* _Task goal_: Among the entries below, find the line with "grey glasses [83,381,264,519]", then quote it and each following line up to and including the line with "brown plate [372,82,421,108]", and nothing else.

::: Provided data

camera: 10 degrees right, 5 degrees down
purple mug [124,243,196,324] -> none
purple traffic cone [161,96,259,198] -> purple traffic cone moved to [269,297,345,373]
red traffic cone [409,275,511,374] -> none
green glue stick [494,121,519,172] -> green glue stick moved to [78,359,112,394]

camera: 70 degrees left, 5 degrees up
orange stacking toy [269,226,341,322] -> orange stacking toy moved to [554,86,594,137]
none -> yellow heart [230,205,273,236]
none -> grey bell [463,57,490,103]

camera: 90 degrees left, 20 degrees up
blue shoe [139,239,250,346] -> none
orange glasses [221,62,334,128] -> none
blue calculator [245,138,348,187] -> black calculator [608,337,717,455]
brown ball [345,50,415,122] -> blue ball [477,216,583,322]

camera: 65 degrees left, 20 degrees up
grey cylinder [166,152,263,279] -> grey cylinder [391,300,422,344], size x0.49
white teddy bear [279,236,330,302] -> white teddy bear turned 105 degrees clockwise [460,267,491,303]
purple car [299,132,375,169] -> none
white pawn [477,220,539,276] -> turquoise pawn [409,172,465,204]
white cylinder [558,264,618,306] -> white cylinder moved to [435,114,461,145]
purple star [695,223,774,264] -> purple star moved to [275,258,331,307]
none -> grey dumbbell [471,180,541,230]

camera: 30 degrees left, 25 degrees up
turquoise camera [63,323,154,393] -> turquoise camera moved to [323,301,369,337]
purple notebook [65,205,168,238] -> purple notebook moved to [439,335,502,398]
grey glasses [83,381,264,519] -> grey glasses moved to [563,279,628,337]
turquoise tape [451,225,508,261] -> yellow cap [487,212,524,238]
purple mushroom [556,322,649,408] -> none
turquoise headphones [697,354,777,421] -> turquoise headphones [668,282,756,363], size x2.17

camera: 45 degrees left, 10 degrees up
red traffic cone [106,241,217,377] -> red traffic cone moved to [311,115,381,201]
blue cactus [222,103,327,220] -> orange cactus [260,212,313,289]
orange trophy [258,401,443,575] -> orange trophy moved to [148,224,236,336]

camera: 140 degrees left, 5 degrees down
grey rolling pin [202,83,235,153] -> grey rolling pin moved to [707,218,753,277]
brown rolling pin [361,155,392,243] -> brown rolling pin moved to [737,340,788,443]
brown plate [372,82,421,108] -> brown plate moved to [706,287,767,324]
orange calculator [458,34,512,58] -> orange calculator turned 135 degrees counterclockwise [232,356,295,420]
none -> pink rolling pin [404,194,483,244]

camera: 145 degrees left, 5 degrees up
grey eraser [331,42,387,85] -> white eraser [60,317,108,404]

::::::

* _Result of the task_:
grey glasses [83,381,264,519] -> grey glasses moved to [563,279,628,337]
turquoise tape [451,225,508,261] -> yellow cap [487,212,524,238]
purple mushroom [556,322,649,408] -> none
turquoise headphones [697,354,777,421] -> turquoise headphones [668,282,756,363], size x2.17

camera: 45 degrees left, 10 degrees up
red traffic cone [106,241,217,377] -> red traffic cone moved to [311,115,381,201]
blue cactus [222,103,327,220] -> orange cactus [260,212,313,289]
orange trophy [258,401,443,575] -> orange trophy moved to [148,224,236,336]

camera: 140 degrees left, 5 degrees down
grey rolling pin [202,83,235,153] -> grey rolling pin moved to [707,218,753,277]
brown rolling pin [361,155,392,243] -> brown rolling pin moved to [737,340,788,443]
brown plate [372,82,421,108] -> brown plate moved to [706,287,767,324]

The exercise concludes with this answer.